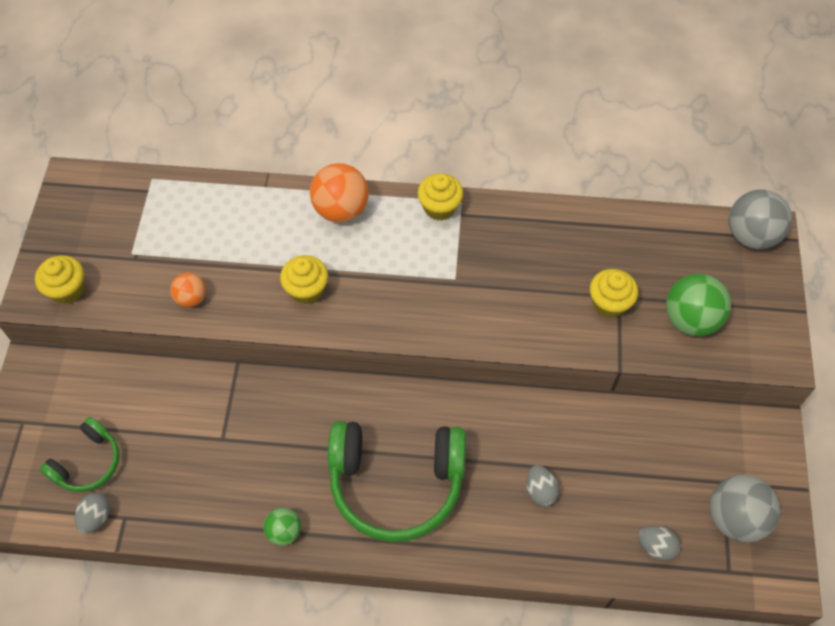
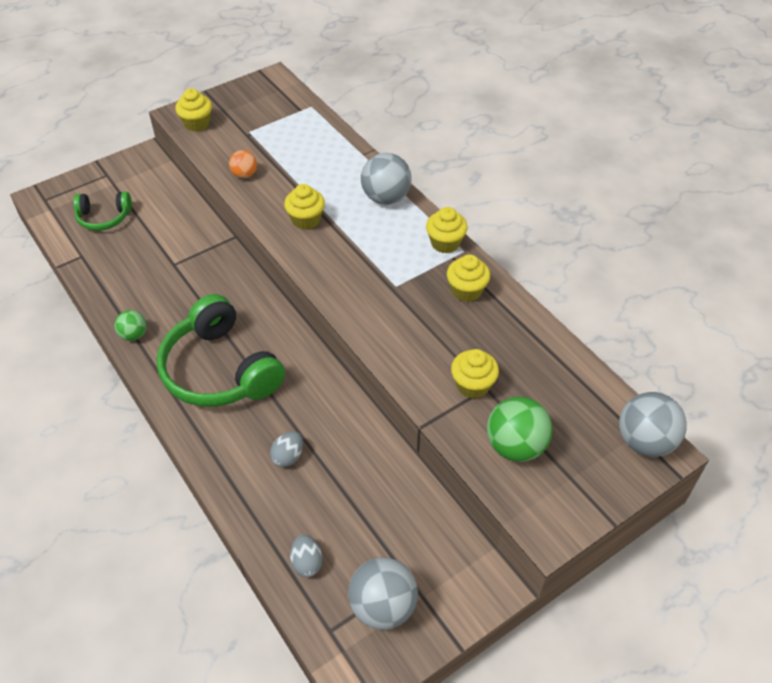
camera: 50 degrees right, 10 degrees down
(96, 517) = (71, 244): grey egg -> none
(341, 209) = (386, 198): orange ball -> grey ball
(507, 233) = (466, 291): none -> yellow cupcake

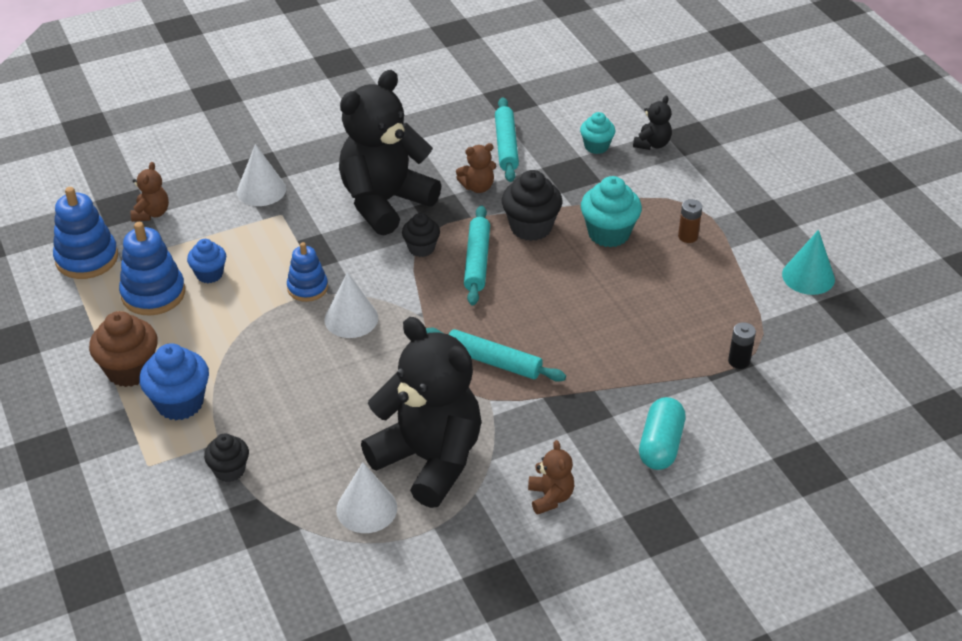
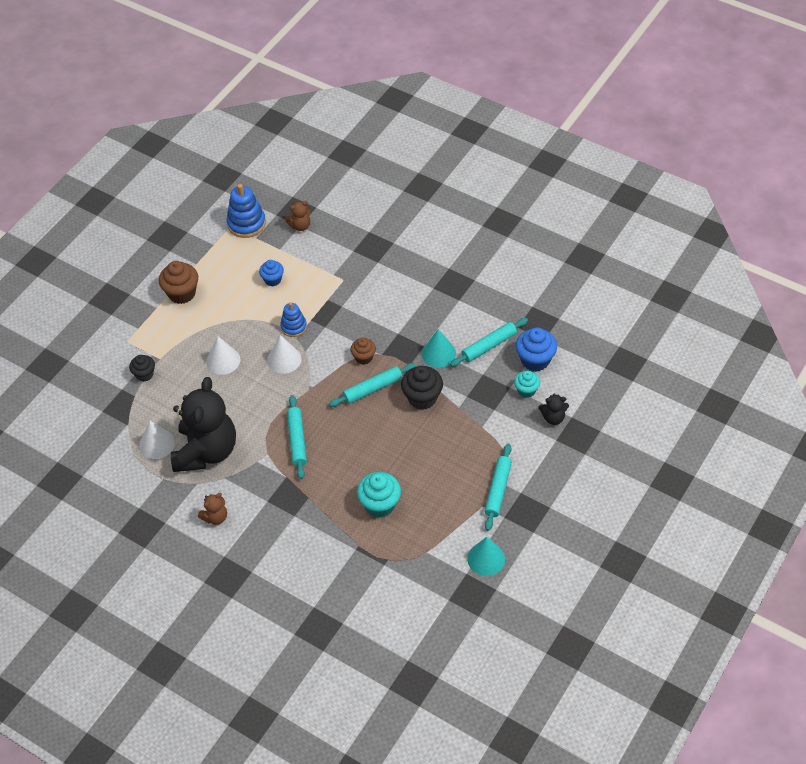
camera: 60 degrees right, 10 degrees up
(153, 294) = (241, 267): blue stacking toy -> none
(180, 403) = (174, 327): blue cupcake -> blue cupcake (535, 360)
(261, 190) = (356, 259): white cone -> white cone (223, 360)
(385, 202) = (390, 319): black teddy bear -> none
(421, 248) = (364, 357): black cupcake -> brown cupcake
(477, 187) = (438, 353): brown teddy bear -> turquoise cone
(609, 233) = (446, 438): turquoise cupcake -> turquoise cupcake (380, 504)
(660, 445) = (287, 549): turquoise capsule -> none
(688, 236) = (475, 479): brown battery -> none
(718, 226) = (498, 490): none -> turquoise rolling pin
(739, 361) = (381, 556): black battery -> none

★ ★ ★ ★ ★ ★ ★

WORK INSTRUCTIONS
Read through the material above, and whenever a line contains "battery", copy it.

COMPLETED EXERCISE
(688, 236) = (475, 479): brown battery -> none
(739, 361) = (381, 556): black battery -> none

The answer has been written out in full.